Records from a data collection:
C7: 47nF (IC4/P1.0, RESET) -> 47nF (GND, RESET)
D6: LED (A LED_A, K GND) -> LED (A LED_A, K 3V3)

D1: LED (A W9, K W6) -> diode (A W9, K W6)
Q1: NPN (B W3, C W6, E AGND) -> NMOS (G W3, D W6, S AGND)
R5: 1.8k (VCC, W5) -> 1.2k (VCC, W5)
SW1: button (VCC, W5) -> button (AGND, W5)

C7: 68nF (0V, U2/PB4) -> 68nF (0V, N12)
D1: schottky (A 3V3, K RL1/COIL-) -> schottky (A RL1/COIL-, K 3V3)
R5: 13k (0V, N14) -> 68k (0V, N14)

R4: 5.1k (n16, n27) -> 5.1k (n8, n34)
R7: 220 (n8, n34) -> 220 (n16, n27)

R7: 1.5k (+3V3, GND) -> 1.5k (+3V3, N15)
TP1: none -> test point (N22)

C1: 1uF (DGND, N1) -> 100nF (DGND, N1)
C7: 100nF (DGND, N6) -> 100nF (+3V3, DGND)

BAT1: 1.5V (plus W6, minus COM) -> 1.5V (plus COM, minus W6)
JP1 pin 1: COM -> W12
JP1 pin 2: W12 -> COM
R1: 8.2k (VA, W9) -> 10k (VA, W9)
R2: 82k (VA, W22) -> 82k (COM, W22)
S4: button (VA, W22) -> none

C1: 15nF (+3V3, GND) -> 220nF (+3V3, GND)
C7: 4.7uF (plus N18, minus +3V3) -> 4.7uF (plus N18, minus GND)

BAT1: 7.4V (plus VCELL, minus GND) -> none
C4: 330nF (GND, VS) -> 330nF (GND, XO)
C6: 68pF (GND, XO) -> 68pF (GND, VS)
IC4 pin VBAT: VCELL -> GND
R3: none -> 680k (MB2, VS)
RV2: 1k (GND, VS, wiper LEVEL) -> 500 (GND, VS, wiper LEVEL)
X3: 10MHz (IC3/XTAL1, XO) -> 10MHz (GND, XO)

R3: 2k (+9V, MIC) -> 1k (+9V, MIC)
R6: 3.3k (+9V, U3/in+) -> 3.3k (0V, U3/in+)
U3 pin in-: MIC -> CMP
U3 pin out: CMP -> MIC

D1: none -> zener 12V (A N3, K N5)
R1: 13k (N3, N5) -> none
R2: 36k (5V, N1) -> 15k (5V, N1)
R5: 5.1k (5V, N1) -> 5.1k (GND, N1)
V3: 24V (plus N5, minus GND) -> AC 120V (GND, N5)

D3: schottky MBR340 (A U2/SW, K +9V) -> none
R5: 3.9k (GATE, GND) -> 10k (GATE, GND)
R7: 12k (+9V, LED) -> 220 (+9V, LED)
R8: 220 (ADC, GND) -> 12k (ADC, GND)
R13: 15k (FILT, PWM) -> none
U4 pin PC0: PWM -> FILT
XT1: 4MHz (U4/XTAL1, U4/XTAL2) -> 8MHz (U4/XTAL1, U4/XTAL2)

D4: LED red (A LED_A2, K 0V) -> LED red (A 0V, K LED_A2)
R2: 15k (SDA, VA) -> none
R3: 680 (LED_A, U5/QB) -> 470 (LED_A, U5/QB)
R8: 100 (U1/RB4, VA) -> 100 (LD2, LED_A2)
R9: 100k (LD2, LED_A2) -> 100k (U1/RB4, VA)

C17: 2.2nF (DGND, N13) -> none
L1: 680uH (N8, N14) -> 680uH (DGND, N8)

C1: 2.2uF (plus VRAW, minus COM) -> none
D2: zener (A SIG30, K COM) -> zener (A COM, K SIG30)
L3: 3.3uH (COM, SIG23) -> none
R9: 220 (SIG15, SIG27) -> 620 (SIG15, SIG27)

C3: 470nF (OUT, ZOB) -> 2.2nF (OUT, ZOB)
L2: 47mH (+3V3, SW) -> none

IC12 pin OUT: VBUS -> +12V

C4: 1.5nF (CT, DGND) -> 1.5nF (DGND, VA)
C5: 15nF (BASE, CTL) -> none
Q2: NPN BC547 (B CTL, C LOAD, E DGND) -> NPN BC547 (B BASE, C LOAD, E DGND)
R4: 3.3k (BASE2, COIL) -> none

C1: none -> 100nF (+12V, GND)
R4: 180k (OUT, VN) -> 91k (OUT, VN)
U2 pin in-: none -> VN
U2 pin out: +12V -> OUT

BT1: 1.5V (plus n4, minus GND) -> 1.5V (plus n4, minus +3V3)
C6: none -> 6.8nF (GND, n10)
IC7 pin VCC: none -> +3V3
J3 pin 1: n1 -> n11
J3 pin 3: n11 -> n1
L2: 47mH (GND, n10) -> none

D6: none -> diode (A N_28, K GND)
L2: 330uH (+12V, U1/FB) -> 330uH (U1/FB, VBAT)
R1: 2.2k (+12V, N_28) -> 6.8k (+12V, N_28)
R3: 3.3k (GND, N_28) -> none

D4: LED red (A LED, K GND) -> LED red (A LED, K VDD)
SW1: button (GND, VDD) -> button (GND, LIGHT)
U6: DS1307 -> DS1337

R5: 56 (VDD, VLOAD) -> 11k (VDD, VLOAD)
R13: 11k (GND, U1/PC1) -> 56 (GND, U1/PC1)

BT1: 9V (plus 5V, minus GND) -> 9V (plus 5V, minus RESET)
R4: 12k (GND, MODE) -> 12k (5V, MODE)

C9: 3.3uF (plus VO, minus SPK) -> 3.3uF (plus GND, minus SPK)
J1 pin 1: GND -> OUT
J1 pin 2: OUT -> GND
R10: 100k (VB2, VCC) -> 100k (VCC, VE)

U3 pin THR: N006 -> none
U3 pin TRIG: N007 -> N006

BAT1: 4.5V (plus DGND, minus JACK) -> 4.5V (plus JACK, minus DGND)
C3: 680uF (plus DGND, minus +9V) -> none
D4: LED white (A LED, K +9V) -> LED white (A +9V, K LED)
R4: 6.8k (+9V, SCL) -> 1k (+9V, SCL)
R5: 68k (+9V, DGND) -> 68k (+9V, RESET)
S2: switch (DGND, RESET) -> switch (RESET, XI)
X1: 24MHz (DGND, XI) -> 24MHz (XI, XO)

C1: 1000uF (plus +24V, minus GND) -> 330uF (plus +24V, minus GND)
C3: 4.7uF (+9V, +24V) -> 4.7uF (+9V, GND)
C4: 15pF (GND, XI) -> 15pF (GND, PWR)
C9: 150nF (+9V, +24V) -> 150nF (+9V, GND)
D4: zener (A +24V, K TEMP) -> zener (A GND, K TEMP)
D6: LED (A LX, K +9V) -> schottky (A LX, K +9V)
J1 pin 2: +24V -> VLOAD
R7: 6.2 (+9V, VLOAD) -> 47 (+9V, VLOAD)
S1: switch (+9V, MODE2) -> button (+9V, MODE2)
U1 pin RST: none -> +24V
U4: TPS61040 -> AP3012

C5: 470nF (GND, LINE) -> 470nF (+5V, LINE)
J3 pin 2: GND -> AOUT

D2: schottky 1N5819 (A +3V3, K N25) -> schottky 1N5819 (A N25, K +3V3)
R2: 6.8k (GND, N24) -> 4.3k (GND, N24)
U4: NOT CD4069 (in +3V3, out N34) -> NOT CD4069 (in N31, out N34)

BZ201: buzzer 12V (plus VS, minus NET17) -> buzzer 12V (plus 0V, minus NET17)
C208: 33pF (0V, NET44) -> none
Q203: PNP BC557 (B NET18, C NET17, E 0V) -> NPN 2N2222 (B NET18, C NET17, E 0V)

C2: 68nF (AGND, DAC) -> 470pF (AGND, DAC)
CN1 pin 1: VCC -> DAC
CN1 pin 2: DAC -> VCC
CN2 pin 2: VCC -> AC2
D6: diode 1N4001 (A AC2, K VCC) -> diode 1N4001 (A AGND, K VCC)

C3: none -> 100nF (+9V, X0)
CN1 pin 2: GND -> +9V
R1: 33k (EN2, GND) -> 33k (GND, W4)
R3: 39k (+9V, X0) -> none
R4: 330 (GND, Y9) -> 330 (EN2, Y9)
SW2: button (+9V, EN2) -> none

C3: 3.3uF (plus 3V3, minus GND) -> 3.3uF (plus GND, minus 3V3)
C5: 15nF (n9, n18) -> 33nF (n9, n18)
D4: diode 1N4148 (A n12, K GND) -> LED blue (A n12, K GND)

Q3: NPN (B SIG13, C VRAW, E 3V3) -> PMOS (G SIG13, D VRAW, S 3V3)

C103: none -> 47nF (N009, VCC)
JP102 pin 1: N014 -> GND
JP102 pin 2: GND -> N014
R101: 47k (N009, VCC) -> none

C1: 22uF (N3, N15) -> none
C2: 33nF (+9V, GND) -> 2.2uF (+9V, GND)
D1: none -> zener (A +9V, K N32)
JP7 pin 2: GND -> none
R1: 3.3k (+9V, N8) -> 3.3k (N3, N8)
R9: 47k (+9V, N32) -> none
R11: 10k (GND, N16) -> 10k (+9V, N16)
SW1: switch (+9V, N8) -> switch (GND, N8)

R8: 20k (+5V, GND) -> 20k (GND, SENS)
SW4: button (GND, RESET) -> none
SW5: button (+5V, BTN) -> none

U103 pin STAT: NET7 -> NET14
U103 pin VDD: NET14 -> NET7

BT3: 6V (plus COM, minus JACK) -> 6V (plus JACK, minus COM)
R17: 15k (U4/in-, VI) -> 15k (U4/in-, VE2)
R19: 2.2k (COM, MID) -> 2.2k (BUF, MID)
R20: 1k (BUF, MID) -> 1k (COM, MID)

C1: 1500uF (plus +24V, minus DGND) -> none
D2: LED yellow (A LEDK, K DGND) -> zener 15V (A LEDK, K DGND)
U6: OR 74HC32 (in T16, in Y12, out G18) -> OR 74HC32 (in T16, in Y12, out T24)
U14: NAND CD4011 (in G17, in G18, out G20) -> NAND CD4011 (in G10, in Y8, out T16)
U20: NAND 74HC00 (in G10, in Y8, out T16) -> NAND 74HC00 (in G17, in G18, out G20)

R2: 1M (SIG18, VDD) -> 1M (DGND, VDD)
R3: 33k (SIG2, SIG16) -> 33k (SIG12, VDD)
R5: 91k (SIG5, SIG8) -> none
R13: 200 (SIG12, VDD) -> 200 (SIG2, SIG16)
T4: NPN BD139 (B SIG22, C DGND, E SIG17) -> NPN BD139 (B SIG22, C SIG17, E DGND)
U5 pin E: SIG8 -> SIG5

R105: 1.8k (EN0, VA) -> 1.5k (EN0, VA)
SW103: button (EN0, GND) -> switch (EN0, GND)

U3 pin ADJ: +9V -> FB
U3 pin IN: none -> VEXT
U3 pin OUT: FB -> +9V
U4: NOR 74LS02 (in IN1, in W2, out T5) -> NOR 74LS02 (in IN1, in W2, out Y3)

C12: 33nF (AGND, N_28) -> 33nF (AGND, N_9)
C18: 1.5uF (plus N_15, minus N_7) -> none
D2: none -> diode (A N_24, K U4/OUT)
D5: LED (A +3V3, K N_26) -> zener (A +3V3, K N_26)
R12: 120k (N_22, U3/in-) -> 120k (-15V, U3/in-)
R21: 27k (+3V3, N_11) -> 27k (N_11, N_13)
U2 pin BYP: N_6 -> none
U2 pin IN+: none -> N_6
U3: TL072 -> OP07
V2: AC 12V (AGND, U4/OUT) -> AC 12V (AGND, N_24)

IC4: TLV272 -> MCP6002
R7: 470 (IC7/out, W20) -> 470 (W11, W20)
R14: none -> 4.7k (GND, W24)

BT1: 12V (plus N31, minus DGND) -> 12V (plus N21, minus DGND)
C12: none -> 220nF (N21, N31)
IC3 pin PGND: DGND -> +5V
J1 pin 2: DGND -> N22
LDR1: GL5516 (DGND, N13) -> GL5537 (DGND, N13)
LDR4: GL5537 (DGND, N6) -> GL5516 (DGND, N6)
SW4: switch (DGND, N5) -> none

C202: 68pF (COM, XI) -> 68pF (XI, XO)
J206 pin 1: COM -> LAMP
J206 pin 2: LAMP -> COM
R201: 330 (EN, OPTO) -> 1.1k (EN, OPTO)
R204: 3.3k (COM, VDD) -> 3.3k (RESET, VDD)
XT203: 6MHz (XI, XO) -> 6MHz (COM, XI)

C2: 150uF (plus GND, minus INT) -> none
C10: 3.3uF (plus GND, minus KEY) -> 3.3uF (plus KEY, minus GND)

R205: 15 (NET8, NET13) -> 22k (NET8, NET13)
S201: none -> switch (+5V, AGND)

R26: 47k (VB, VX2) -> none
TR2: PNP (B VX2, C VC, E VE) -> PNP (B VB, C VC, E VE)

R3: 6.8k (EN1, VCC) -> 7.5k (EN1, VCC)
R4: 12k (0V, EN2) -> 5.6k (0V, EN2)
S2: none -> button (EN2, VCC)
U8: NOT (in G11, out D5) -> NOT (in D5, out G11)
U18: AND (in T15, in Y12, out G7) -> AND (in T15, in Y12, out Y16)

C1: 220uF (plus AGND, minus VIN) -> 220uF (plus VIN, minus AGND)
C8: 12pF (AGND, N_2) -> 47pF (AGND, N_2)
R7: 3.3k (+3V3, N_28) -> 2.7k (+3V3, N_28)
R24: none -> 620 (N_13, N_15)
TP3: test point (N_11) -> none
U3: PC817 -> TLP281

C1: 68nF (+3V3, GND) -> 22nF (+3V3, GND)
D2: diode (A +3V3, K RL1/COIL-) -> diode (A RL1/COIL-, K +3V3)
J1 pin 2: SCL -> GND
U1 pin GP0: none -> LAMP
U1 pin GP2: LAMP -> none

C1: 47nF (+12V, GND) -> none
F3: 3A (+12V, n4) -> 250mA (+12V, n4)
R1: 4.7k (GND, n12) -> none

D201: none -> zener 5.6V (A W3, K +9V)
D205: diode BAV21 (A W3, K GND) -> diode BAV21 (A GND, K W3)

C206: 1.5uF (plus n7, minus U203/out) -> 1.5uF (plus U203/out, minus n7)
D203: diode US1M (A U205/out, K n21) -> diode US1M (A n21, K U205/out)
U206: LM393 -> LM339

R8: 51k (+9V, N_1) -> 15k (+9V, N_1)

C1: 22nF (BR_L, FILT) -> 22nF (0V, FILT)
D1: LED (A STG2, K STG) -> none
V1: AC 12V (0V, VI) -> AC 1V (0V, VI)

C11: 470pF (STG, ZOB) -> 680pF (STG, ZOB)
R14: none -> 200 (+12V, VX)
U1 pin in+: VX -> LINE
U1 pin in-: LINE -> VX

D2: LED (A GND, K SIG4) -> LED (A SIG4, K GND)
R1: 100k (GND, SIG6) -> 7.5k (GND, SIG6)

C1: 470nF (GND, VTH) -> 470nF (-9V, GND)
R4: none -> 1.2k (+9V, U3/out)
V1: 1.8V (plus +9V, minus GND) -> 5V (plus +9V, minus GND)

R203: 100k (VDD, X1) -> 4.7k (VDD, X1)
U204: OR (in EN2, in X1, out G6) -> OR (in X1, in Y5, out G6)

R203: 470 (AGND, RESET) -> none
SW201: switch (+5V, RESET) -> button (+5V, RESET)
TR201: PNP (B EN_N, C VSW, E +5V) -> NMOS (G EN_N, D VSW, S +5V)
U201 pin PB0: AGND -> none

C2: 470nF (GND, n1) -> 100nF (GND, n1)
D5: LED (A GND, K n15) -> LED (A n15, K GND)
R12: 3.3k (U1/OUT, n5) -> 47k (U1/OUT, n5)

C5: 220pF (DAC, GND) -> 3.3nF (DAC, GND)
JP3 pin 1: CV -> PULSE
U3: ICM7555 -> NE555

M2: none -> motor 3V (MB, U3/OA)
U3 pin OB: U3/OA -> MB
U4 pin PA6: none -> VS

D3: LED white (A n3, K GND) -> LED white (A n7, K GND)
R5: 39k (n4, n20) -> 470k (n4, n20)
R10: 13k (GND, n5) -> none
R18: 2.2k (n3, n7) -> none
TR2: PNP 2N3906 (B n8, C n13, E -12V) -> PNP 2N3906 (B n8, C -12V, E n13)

§ **WORK ORDER**
Your reply should hold only the lines from the first line of the records through the one with "D1: schottky (A", reproduced word for word.

§ **RESULT OF THE EXERCISE**
C7: 47nF (IC4/P1.0, RESET) -> 47nF (GND, RESET)
D6: LED (A LED_A, K GND) -> LED (A LED_A, K 3V3)

D1: LED (A W9, K W6) -> diode (A W9, K W6)
Q1: NPN (B W3, C W6, E AGND) -> NMOS (G W3, D W6, S AGND)
R5: 1.8k (VCC, W5) -> 1.2k (VCC, W5)
SW1: button (VCC, W5) -> button (AGND, W5)

C7: 68nF (0V, U2/PB4) -> 68nF (0V, N12)
D1: schottky (A 3V3, K RL1/COIL-) -> schottky (A RL1/COIL-, K 3V3)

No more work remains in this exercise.